_EXERCISE INSTRUCTIONS_.
Quote the entries below from the line with "R6: 4.7k (ADJ, GND) -> 12k (ADJ, GND)" through the line with "U3 pin P1.2: none -> TX", both ends included, and only those lines.

_THE DATA_.
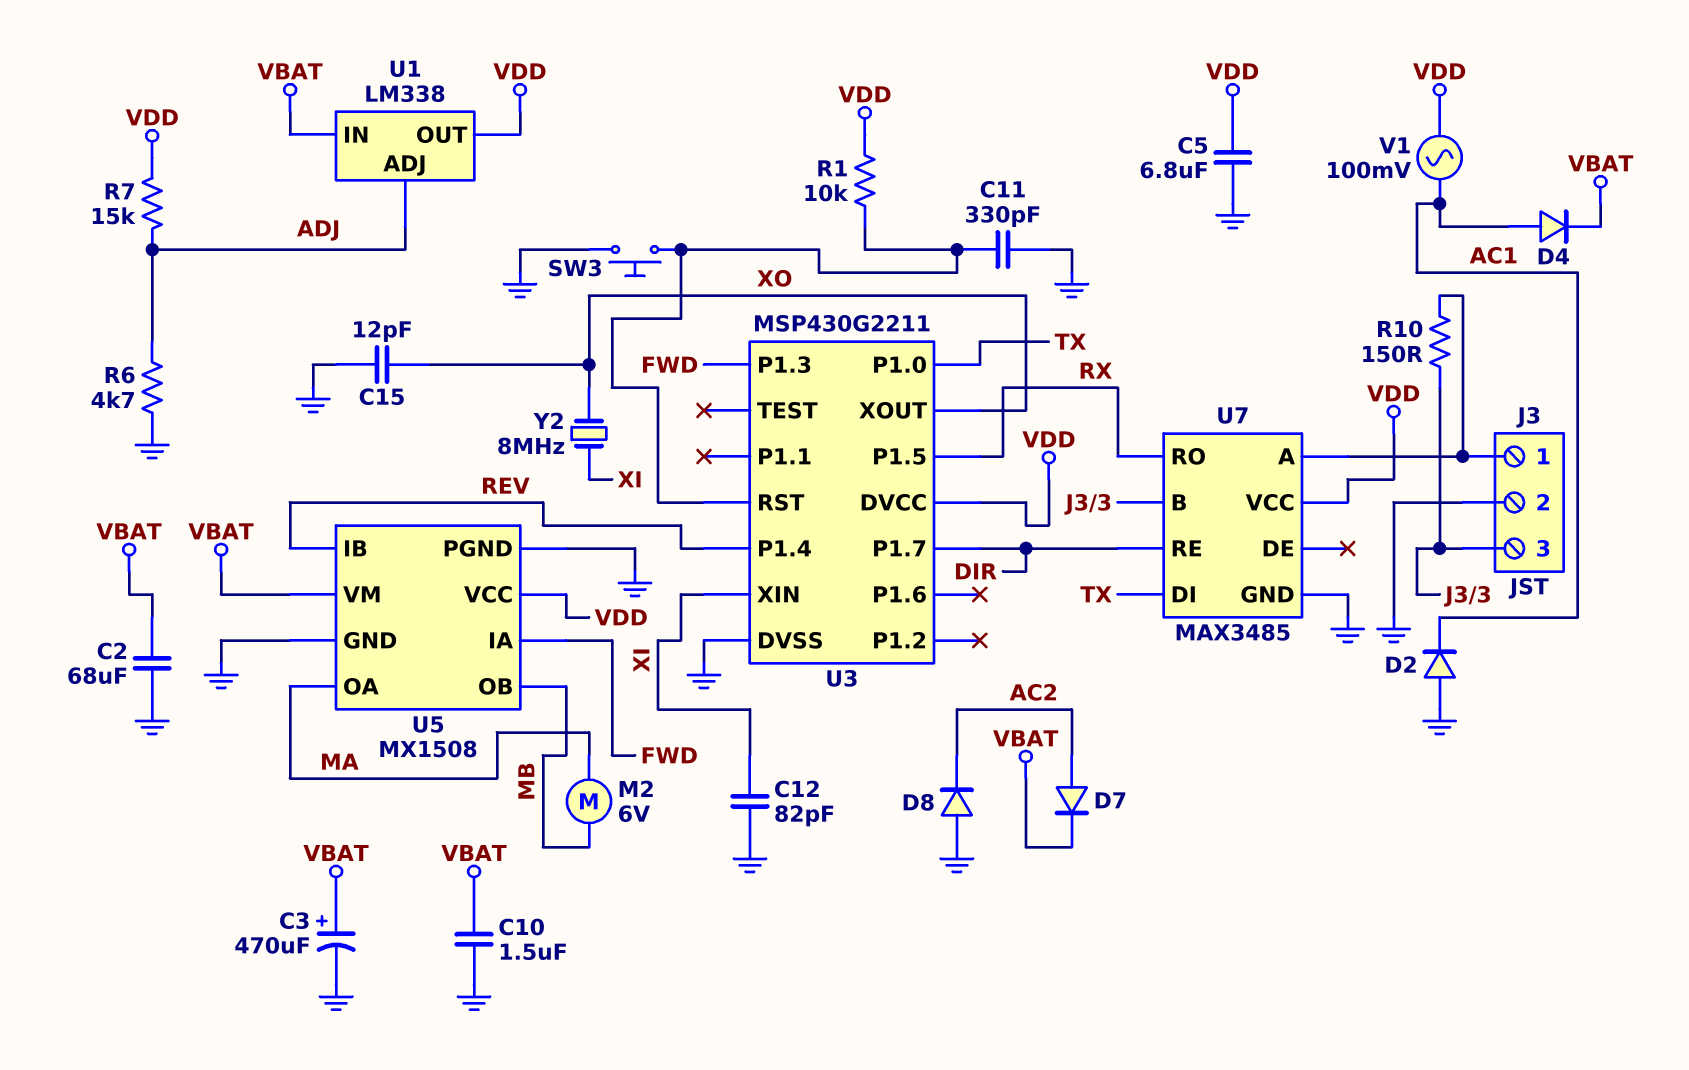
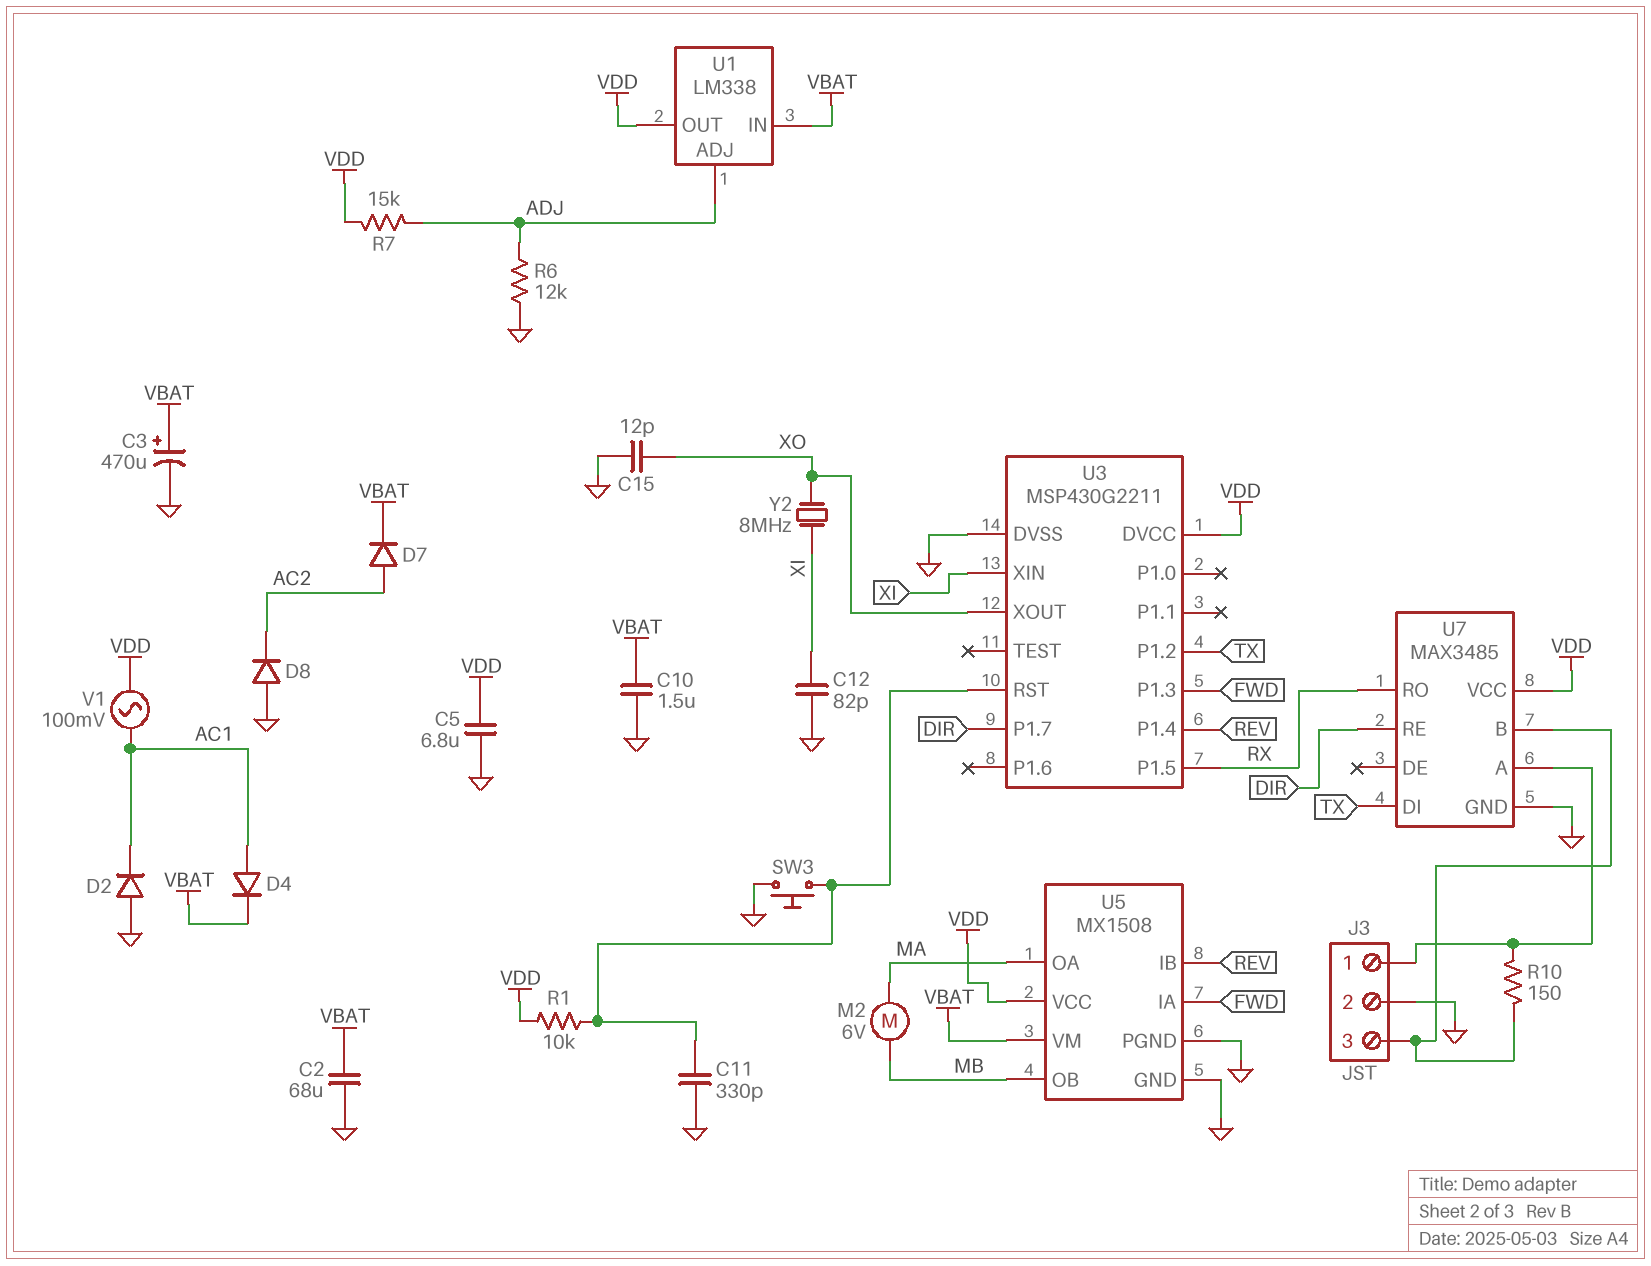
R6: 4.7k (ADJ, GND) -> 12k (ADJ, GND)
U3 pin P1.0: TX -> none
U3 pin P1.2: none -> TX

---

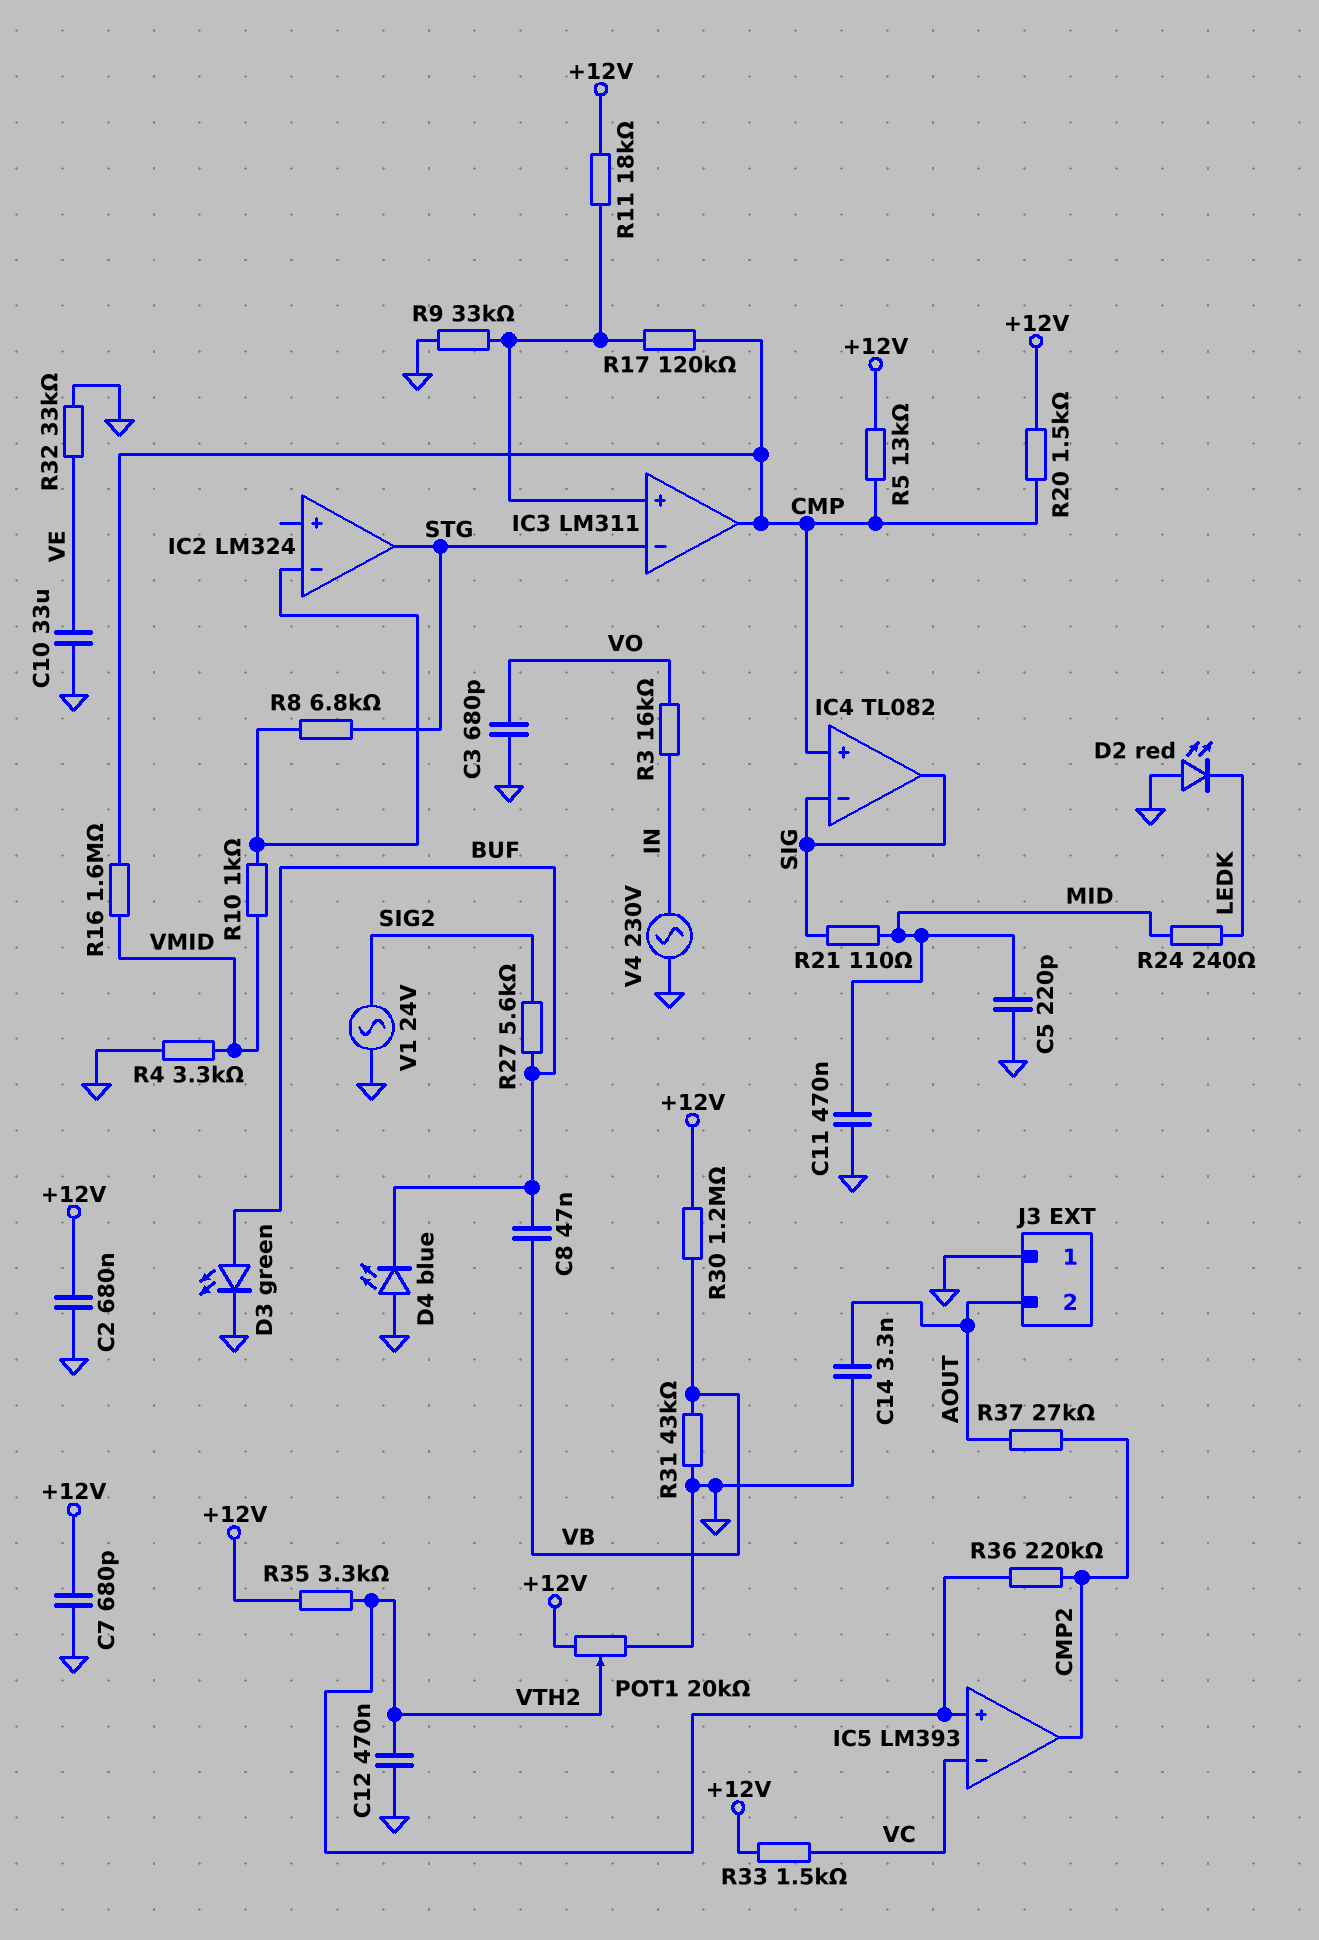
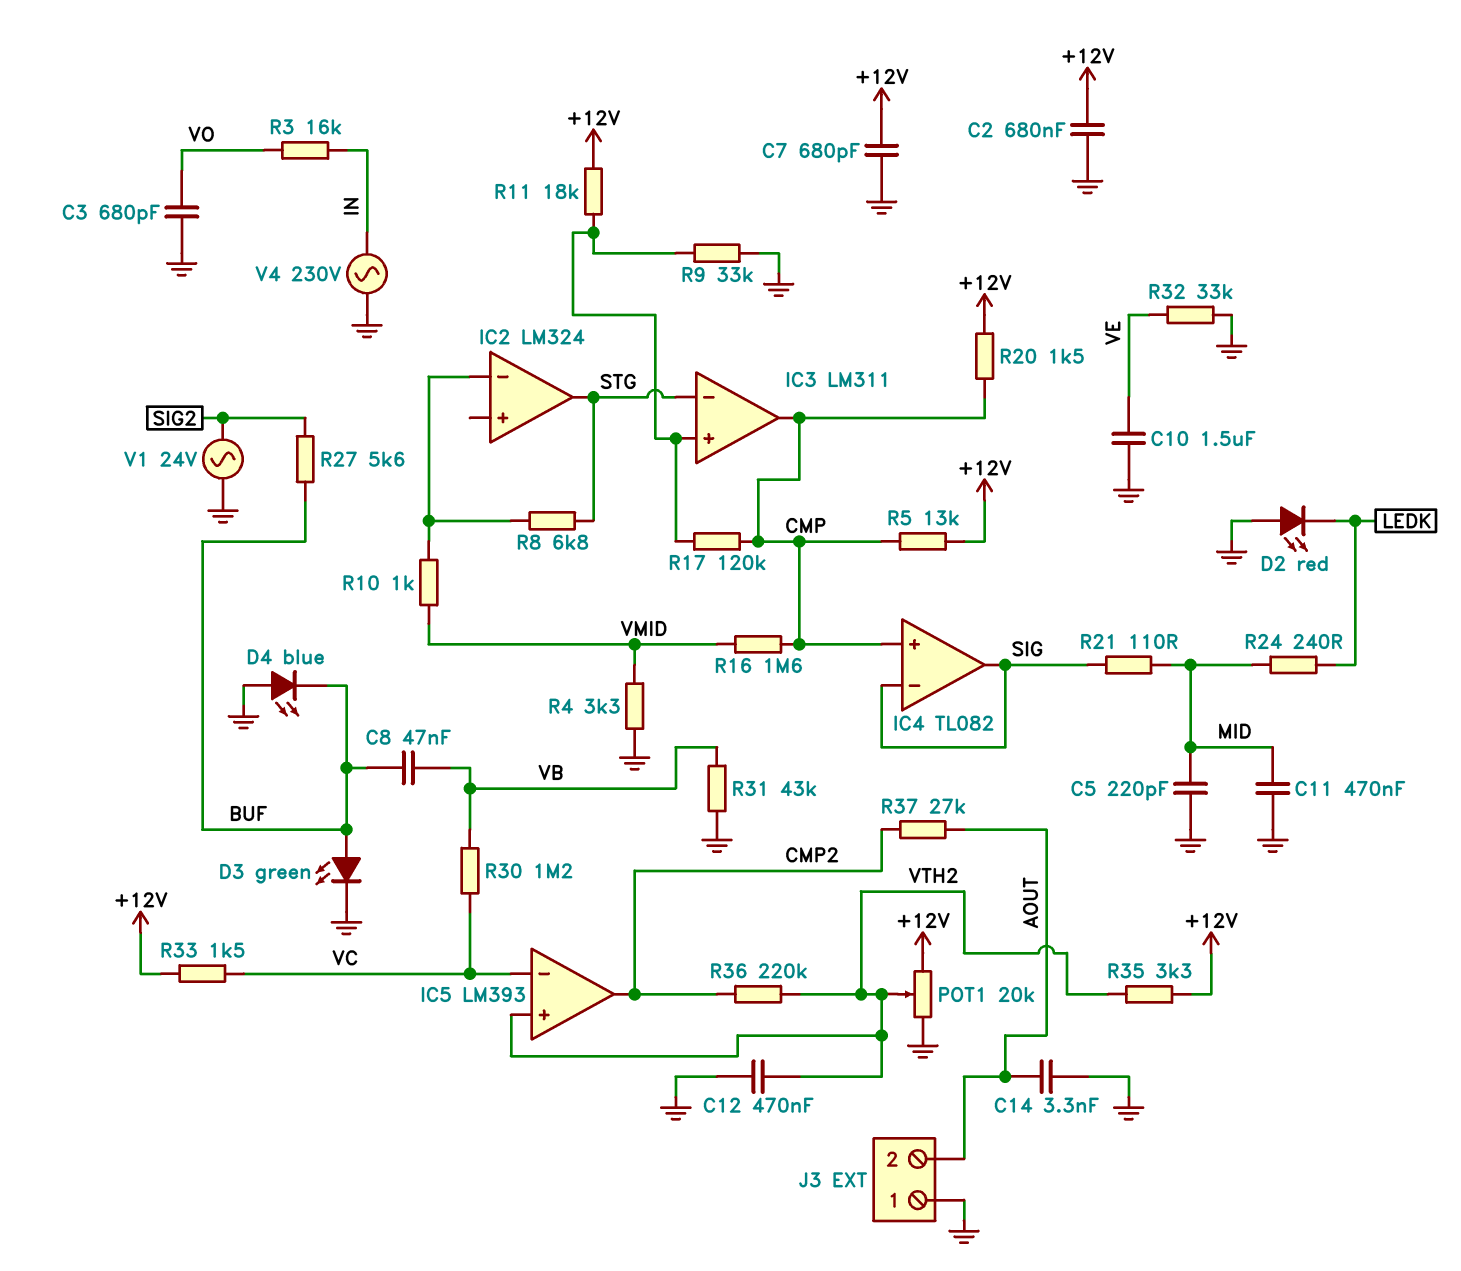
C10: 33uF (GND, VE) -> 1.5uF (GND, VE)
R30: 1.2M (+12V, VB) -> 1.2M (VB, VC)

_RESPONSE TO THE TASK_.
R6: 4.7k (ADJ, GND) -> 12k (ADJ, GND)
U3 pin P1.0: TX -> none
U3 pin P1.2: none -> TX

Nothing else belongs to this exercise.